Before-and-after scene images
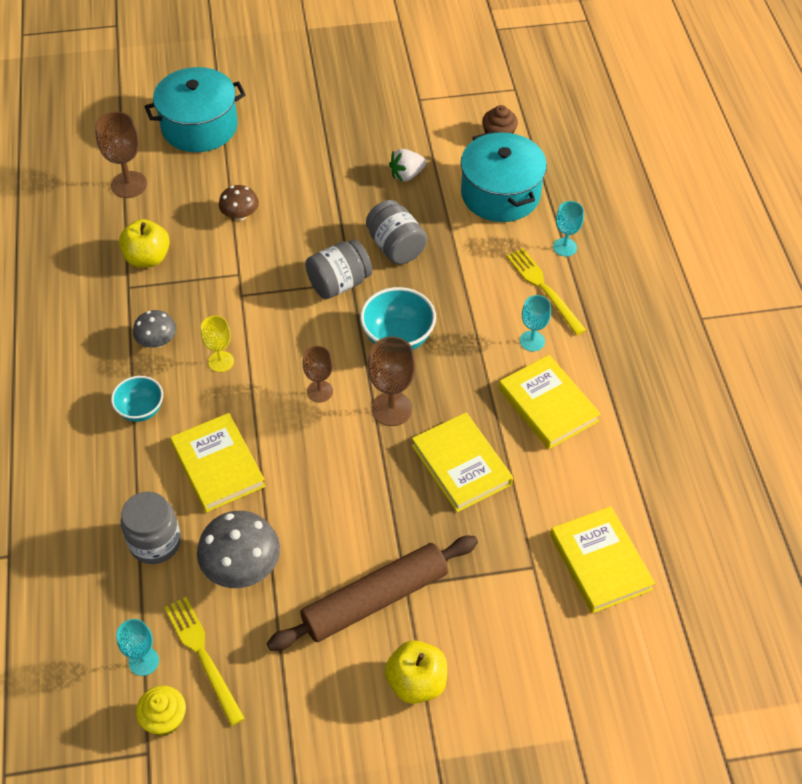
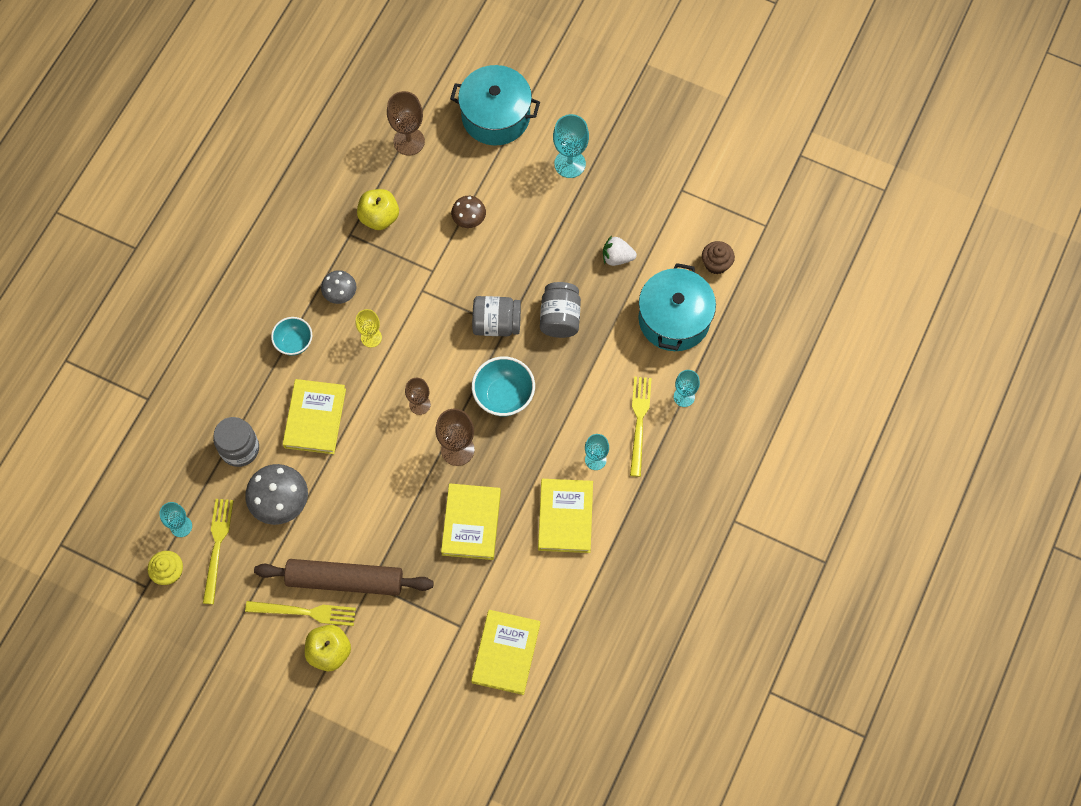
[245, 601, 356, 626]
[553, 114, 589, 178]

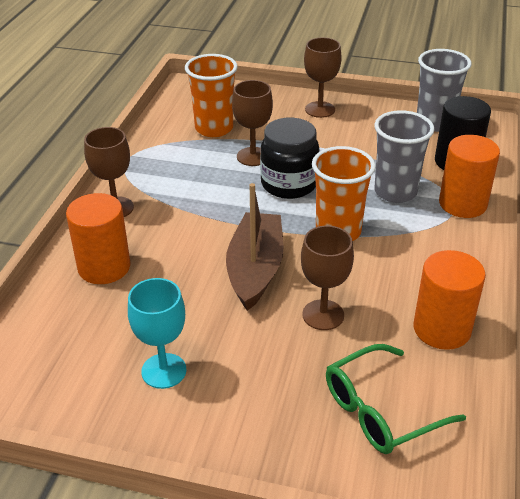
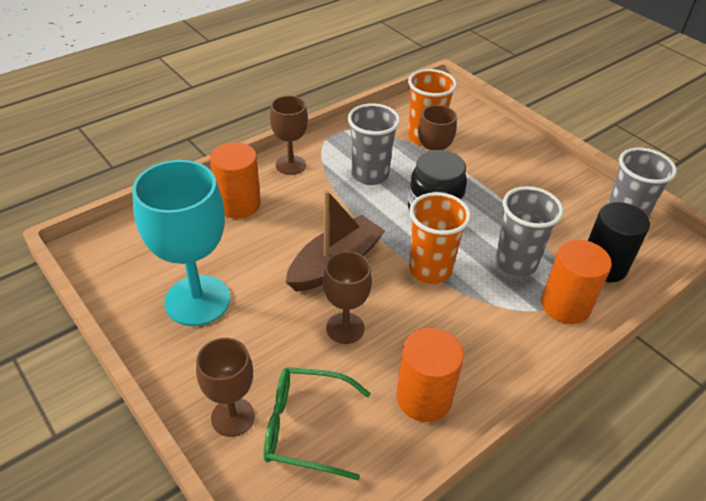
[132, 160, 230, 326]
[196, 338, 255, 437]
[348, 103, 400, 185]

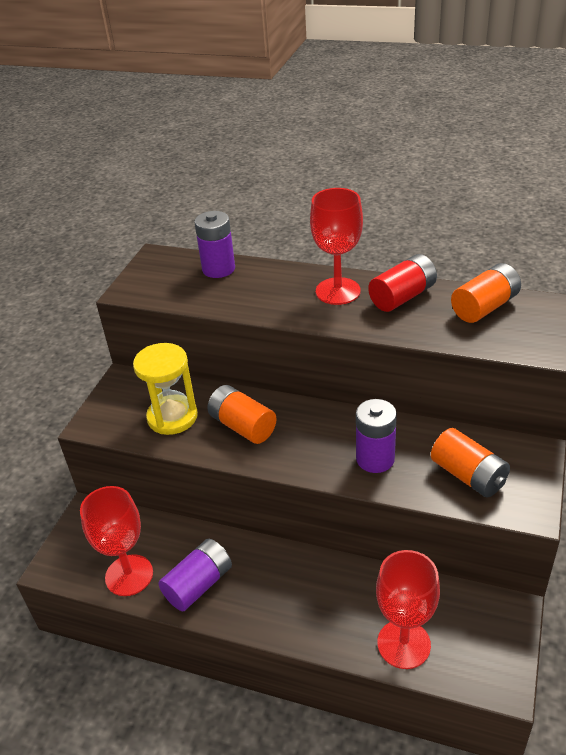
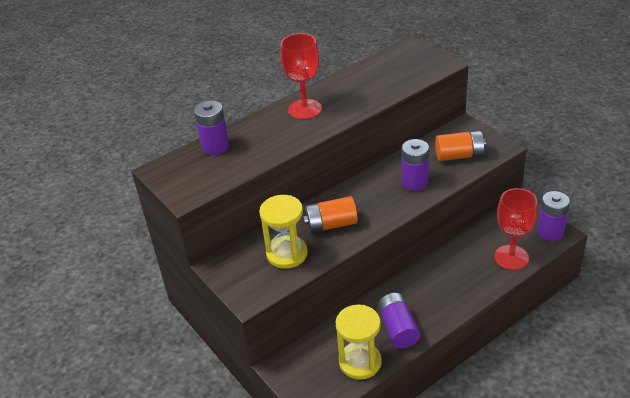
[335, 305, 382, 380]
[368, 254, 437, 312] (first image)
[451, 263, 521, 323] (first image)
[537, 191, 570, 241]

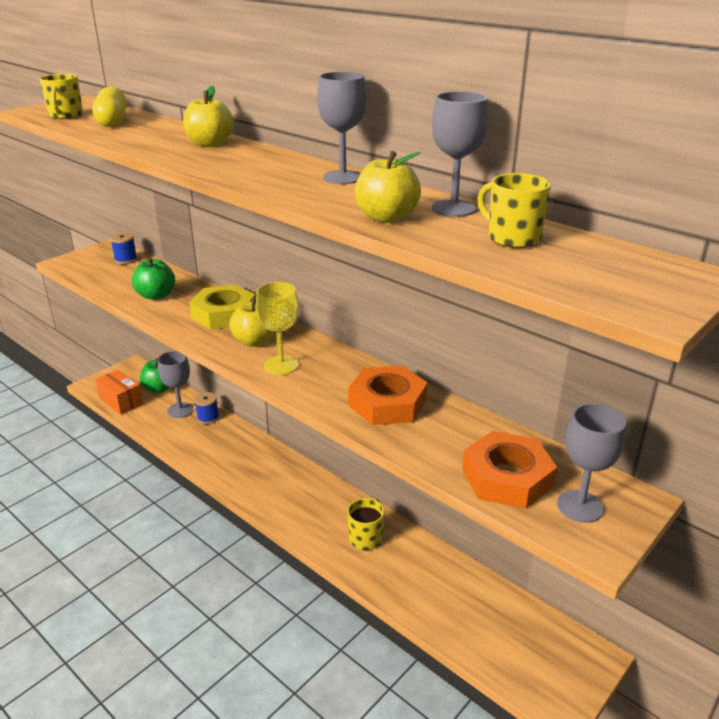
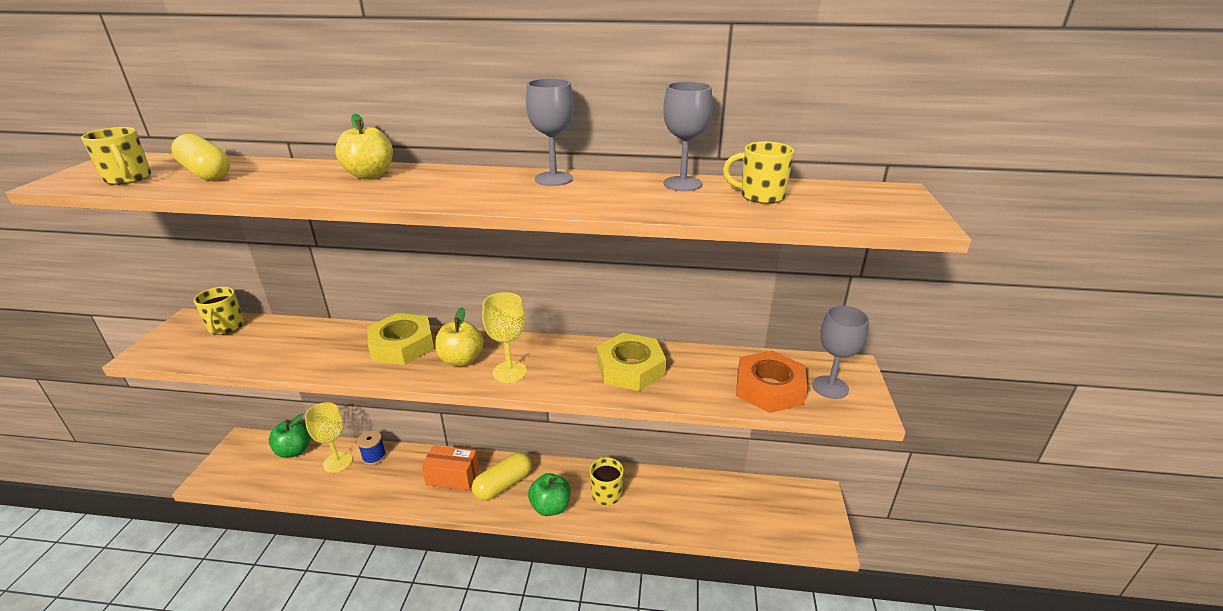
[422, 445, 479, 490]
[194, 287, 244, 335]
[528, 473, 570, 516]
[305, 402, 352, 473]
[597, 333, 666, 391]
[355, 151, 421, 223] (first image)
[472, 452, 532, 501]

Exercise details:
The reply should contain all of the data above, word for word, with no pictures.

Task result:
[245, 601, 356, 626]
[553, 114, 589, 178]

[132, 160, 230, 326]
[196, 338, 255, 437]
[348, 103, 400, 185]

[335, 305, 382, 380]
[368, 254, 437, 312] (first image)
[451, 263, 521, 323] (first image)
[537, 191, 570, 241]

[422, 445, 479, 490]
[194, 287, 244, 335]
[528, 473, 570, 516]
[305, 402, 352, 473]
[597, 333, 666, 391]
[355, 151, 421, 223] (first image)
[472, 452, 532, 501]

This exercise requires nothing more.